=== Work to be completed ===
Pull out every line from the listing that has the word "stacking".

=== Records provided ===
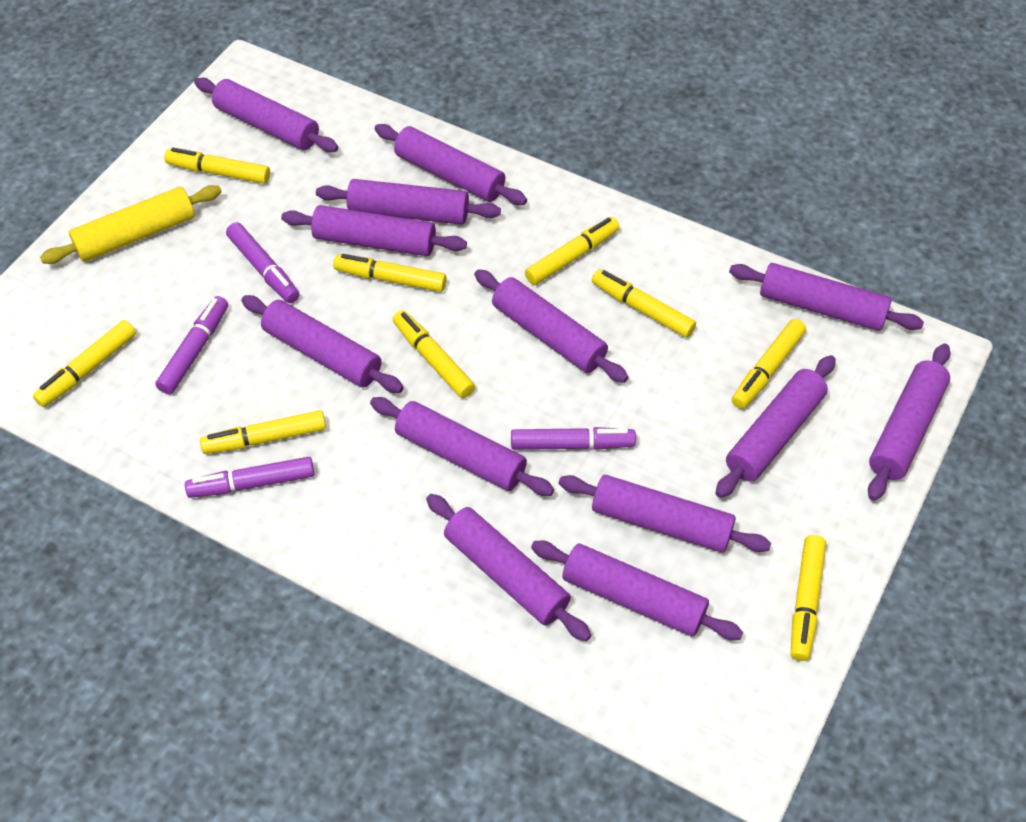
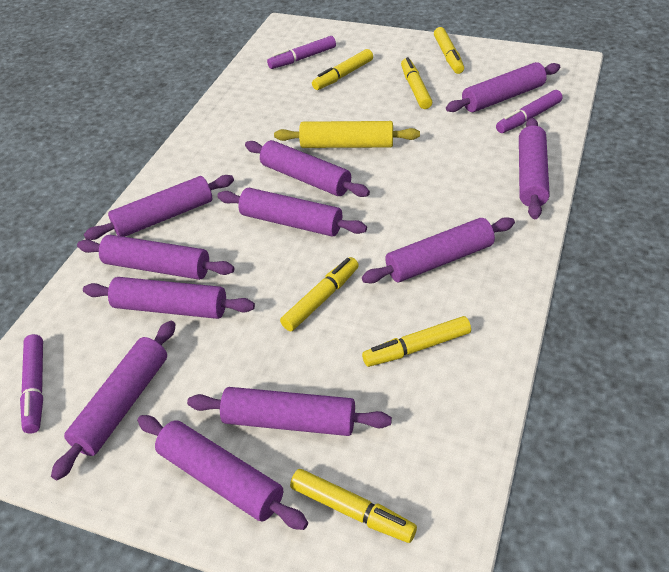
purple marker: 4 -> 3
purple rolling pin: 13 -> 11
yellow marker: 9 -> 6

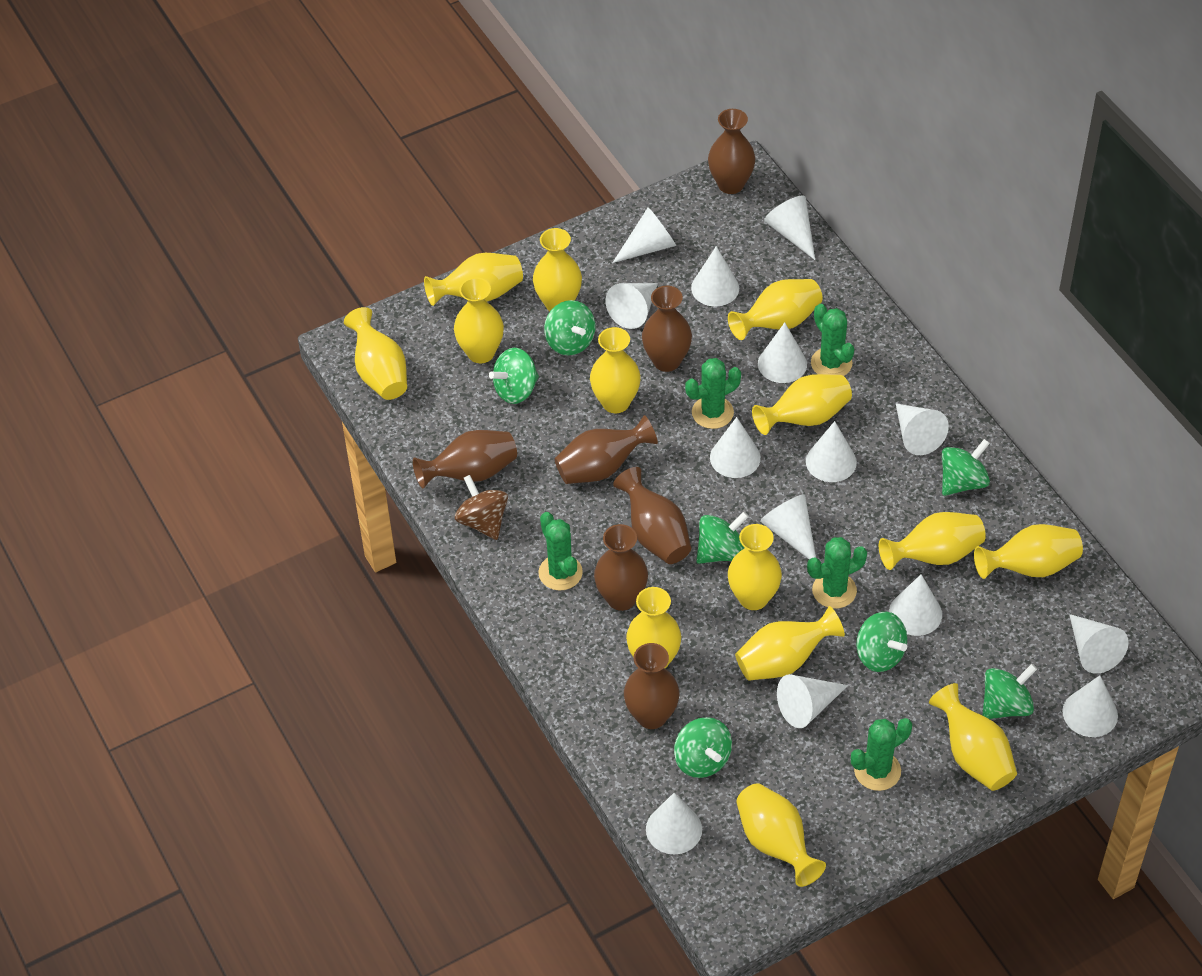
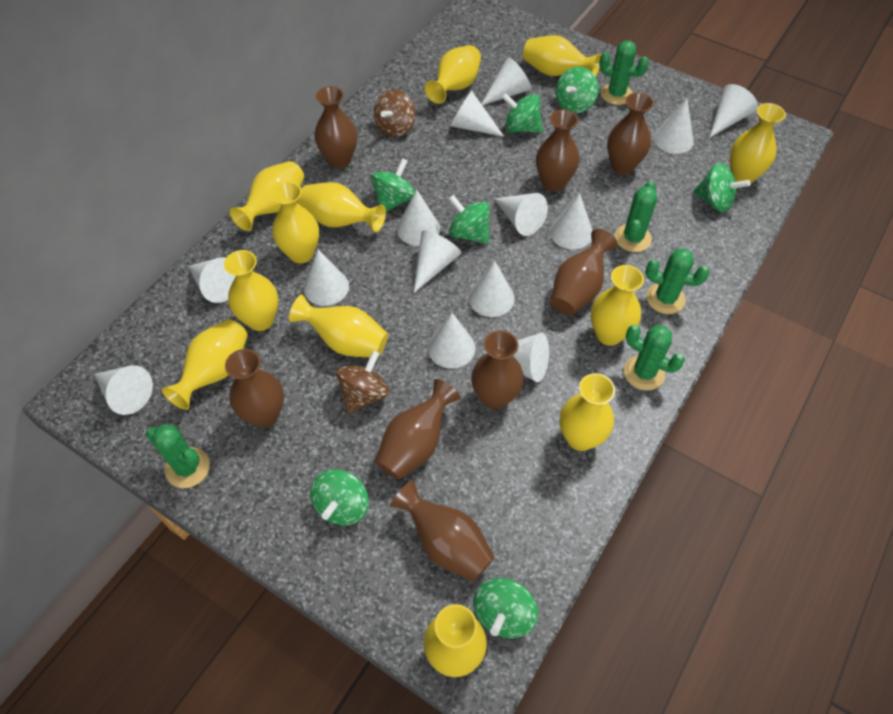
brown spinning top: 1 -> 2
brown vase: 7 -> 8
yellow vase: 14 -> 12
==
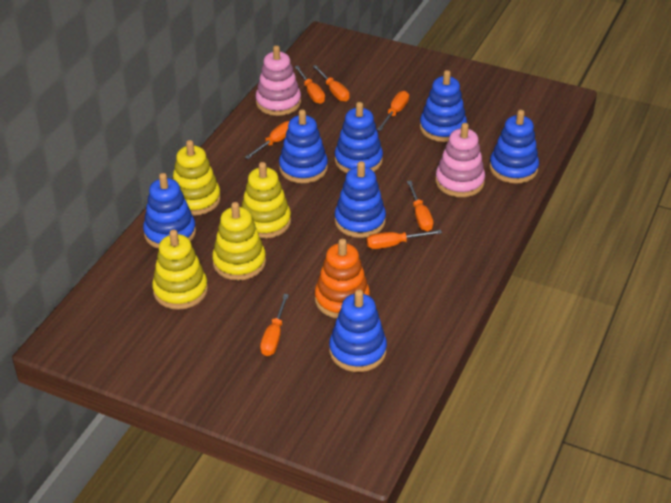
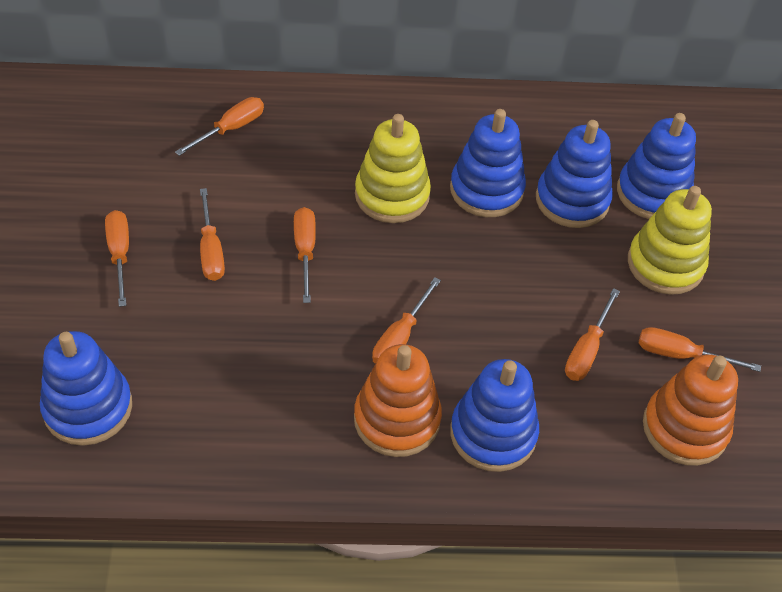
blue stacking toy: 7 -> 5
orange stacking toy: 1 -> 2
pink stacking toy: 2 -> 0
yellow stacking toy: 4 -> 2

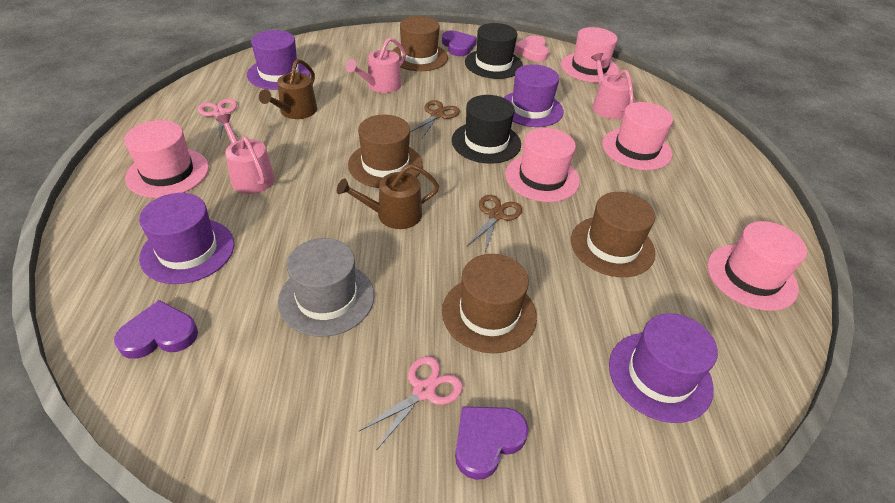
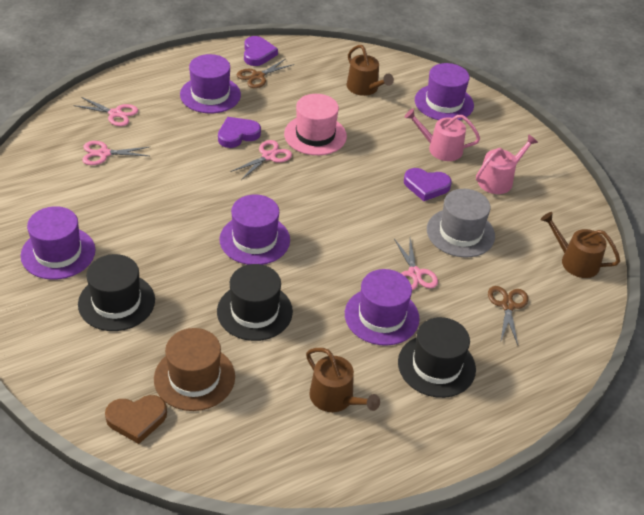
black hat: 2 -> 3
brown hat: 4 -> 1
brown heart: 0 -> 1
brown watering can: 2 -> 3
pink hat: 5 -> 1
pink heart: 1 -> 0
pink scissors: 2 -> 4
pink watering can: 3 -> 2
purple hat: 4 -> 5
...
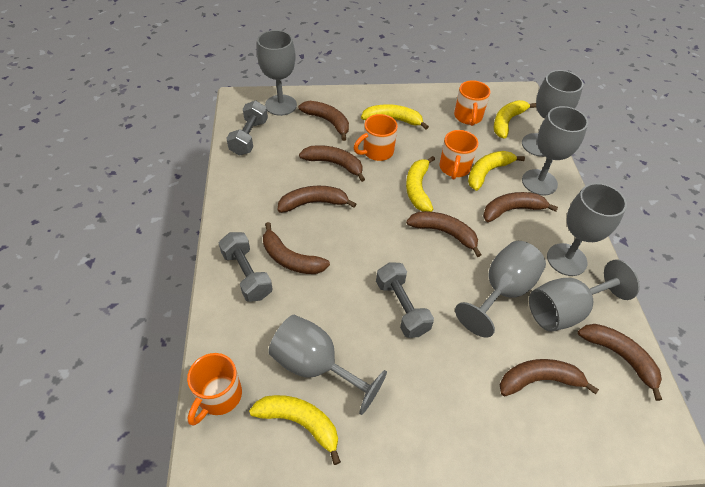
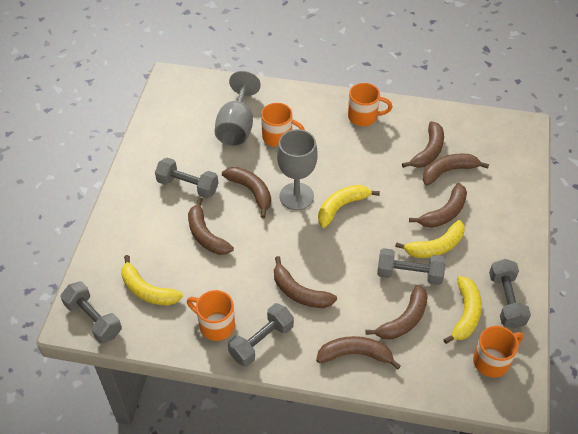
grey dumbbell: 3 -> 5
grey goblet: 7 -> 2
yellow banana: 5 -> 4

=== Task response ===
blue stacking toy: 7 -> 5
orange stacking toy: 1 -> 2
pink stacking toy: 2 -> 0
yellow stacking toy: 4 -> 2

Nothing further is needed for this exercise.